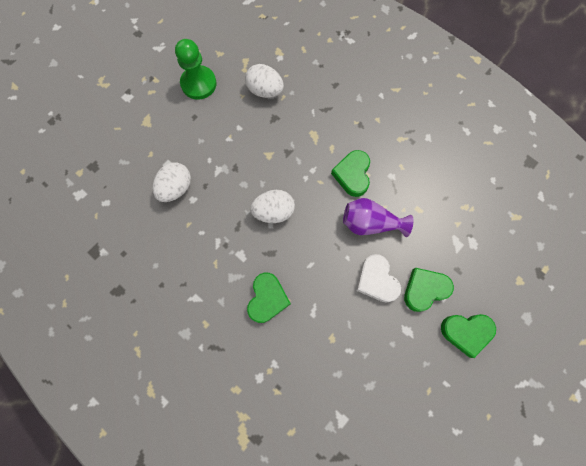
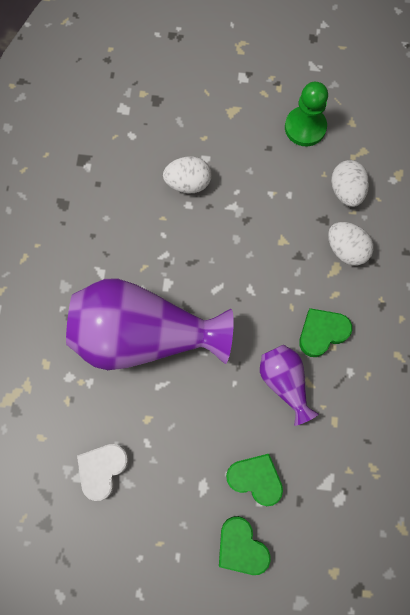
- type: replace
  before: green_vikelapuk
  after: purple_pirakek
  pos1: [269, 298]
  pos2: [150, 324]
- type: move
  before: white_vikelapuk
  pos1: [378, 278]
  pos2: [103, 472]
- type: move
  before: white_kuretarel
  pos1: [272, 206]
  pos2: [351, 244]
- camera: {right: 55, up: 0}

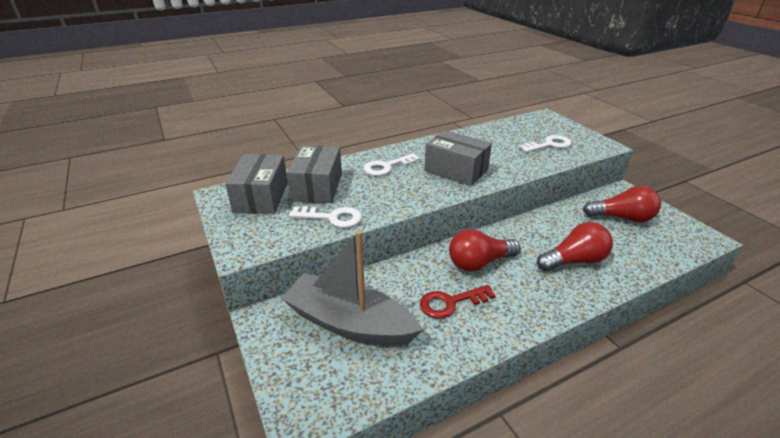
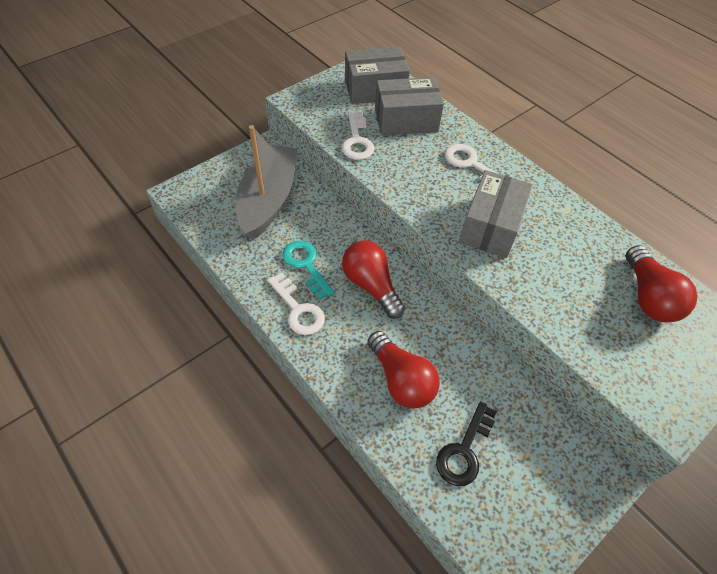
- type: move
  before: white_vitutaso
  pos1: [545, 143]
  pos2: [296, 304]
- type: recolor
  before: red_vitutaso
  after: turquoise_vitutaso
  pos1: [458, 302]
  pos2: [308, 270]
- type: insert
  after: black_vitutaso
  pos2: [466, 443]
- type: move
  before: red_begevugal
  pos1: [622, 204]
  pos2: [662, 284]
- camera: {right: 75, up: 20}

**PROBLEM DESCRIPTION**. Write down only the number of lines above where the word "after" occurs.

**WRITTEN ANSWER**. 3